(Request): Write down every entry once more, exactly as it reads.

───── Data shown ─────

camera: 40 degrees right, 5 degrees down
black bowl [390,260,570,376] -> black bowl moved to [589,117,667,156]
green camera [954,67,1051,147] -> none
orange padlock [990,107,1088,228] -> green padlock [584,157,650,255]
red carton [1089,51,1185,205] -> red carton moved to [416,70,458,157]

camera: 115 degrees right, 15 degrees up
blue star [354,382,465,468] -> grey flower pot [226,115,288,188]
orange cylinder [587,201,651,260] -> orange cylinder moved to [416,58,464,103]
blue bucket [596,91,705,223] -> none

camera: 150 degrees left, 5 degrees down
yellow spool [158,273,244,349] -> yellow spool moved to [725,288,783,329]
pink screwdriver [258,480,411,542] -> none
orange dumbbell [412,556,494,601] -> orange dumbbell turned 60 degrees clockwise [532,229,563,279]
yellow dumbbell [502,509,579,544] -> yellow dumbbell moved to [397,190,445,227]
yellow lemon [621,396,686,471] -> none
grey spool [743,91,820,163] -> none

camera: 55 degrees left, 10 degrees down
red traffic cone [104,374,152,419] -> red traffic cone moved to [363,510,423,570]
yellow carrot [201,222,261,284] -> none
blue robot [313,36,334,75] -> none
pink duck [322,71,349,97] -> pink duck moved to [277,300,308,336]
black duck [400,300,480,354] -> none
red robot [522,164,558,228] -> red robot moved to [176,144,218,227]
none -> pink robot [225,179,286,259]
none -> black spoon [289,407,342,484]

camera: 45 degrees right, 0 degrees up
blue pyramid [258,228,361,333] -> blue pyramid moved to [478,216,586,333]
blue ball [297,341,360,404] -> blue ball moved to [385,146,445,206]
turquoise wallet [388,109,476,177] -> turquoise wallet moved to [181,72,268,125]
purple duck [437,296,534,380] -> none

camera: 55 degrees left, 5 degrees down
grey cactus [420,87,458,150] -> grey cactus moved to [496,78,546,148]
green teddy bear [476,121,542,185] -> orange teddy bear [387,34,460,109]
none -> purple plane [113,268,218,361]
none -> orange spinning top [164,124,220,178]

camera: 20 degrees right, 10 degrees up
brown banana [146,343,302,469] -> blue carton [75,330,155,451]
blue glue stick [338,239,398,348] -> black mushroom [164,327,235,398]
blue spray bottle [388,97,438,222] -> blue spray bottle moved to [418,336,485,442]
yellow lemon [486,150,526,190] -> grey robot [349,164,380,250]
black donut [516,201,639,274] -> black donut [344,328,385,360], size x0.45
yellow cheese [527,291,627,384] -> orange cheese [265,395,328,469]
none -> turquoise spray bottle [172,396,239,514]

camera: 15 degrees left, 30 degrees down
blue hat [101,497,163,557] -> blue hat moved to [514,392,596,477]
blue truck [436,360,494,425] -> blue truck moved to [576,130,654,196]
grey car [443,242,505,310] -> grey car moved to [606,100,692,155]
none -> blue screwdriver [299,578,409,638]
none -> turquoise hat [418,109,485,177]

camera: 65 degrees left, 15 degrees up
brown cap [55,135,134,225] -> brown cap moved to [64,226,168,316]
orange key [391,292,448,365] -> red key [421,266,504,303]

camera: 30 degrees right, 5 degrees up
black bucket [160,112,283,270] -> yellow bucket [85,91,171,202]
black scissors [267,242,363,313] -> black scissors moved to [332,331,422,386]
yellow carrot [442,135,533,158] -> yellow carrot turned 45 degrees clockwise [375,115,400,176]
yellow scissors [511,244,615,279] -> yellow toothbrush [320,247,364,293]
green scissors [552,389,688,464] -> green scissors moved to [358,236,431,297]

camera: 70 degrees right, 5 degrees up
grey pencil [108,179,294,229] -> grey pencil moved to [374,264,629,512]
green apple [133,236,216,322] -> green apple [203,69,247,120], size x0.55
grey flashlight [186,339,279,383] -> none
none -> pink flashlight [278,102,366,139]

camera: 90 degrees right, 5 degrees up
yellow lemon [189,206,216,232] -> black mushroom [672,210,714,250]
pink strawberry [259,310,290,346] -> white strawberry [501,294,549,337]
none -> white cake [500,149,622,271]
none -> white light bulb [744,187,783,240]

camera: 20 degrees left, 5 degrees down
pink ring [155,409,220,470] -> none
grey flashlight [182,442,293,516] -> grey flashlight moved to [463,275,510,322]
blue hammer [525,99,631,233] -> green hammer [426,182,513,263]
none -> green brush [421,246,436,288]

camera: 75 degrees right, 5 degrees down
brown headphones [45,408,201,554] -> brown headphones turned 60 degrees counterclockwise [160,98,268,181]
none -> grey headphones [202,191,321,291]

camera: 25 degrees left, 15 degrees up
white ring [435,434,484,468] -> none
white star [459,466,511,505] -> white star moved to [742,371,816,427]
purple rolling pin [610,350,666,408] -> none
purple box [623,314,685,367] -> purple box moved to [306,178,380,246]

─────

(Solution):
camera: 40 degrees right, 5 degrees down
black bowl [390,260,570,376] -> black bowl moved to [589,117,667,156]
green camera [954,67,1051,147] -> none
orange padlock [990,107,1088,228] -> green padlock [584,157,650,255]
red carton [1089,51,1185,205] -> red carton moved to [416,70,458,157]

camera: 115 degrees right, 15 degrees up
blue star [354,382,465,468] -> grey flower pot [226,115,288,188]
orange cylinder [587,201,651,260] -> orange cylinder moved to [416,58,464,103]
blue bucket [596,91,705,223] -> none

camera: 150 degrees left, 5 degrees down
yellow spool [158,273,244,349] -> yellow spool moved to [725,288,783,329]
pink screwdriver [258,480,411,542] -> none
orange dumbbell [412,556,494,601] -> orange dumbbell turned 60 degrees clockwise [532,229,563,279]
yellow dumbbell [502,509,579,544] -> yellow dumbbell moved to [397,190,445,227]
yellow lemon [621,396,686,471] -> none
grey spool [743,91,820,163] -> none

camera: 55 degrees left, 10 degrees down
red traffic cone [104,374,152,419] -> red traffic cone moved to [363,510,423,570]
yellow carrot [201,222,261,284] -> none
blue robot [313,36,334,75] -> none
pink duck [322,71,349,97] -> pink duck moved to [277,300,308,336]
black duck [400,300,480,354] -> none
red robot [522,164,558,228] -> red robot moved to [176,144,218,227]
none -> pink robot [225,179,286,259]
none -> black spoon [289,407,342,484]

camera: 45 degrees right, 0 degrees up
blue pyramid [258,228,361,333] -> blue pyramid moved to [478,216,586,333]
blue ball [297,341,360,404] -> blue ball moved to [385,146,445,206]
turquoise wallet [388,109,476,177] -> turquoise wallet moved to [181,72,268,125]
purple duck [437,296,534,380] -> none

camera: 55 degrees left, 5 degrees down
grey cactus [420,87,458,150] -> grey cactus moved to [496,78,546,148]
green teddy bear [476,121,542,185] -> orange teddy bear [387,34,460,109]
none -> purple plane [113,268,218,361]
none -> orange spinning top [164,124,220,178]

camera: 20 degrees right, 10 degrees up
brown banana [146,343,302,469] -> blue carton [75,330,155,451]
blue glue stick [338,239,398,348] -> black mushroom [164,327,235,398]
blue spray bottle [388,97,438,222] -> blue spray bottle moved to [418,336,485,442]
yellow lemon [486,150,526,190] -> grey robot [349,164,380,250]
black donut [516,201,639,274] -> black donut [344,328,385,360], size x0.45
yellow cheese [527,291,627,384] -> orange cheese [265,395,328,469]
none -> turquoise spray bottle [172,396,239,514]

camera: 15 degrees left, 30 degrees down
blue hat [101,497,163,557] -> blue hat moved to [514,392,596,477]
blue truck [436,360,494,425] -> blue truck moved to [576,130,654,196]
grey car [443,242,505,310] -> grey car moved to [606,100,692,155]
none -> blue screwdriver [299,578,409,638]
none -> turquoise hat [418,109,485,177]

camera: 65 degrees left, 15 degrees up
brown cap [55,135,134,225] -> brown cap moved to [64,226,168,316]
orange key [391,292,448,365] -> red key [421,266,504,303]

camera: 30 degrees right, 5 degrees up
black bucket [160,112,283,270] -> yellow bucket [85,91,171,202]
black scissors [267,242,363,313] -> black scissors moved to [332,331,422,386]
yellow carrot [442,135,533,158] -> yellow carrot turned 45 degrees clockwise [375,115,400,176]
yellow scissors [511,244,615,279] -> yellow toothbrush [320,247,364,293]
green scissors [552,389,688,464] -> green scissors moved to [358,236,431,297]

camera: 70 degrees right, 5 degrees up
grey pencil [108,179,294,229] -> grey pencil moved to [374,264,629,512]
green apple [133,236,216,322] -> green apple [203,69,247,120], size x0.55
grey flashlight [186,339,279,383] -> none
none -> pink flashlight [278,102,366,139]

camera: 90 degrees right, 5 degrees up
yellow lemon [189,206,216,232] -> black mushroom [672,210,714,250]
pink strawberry [259,310,290,346] -> white strawberry [501,294,549,337]
none -> white cake [500,149,622,271]
none -> white light bulb [744,187,783,240]

camera: 20 degrees left, 5 degrees down
pink ring [155,409,220,470] -> none
grey flashlight [182,442,293,516] -> grey flashlight moved to [463,275,510,322]
blue hammer [525,99,631,233] -> green hammer [426,182,513,263]
none -> green brush [421,246,436,288]

camera: 75 degrees right, 5 degrees down
brown headphones [45,408,201,554] -> brown headphones turned 60 degrees counterclockwise [160,98,268,181]
none -> grey headphones [202,191,321,291]

camera: 25 degrees left, 15 degrees up
white ring [435,434,484,468] -> none
white star [459,466,511,505] -> white star moved to [742,371,816,427]
purple rolling pin [610,350,666,408] -> none
purple box [623,314,685,367] -> purple box moved to [306,178,380,246]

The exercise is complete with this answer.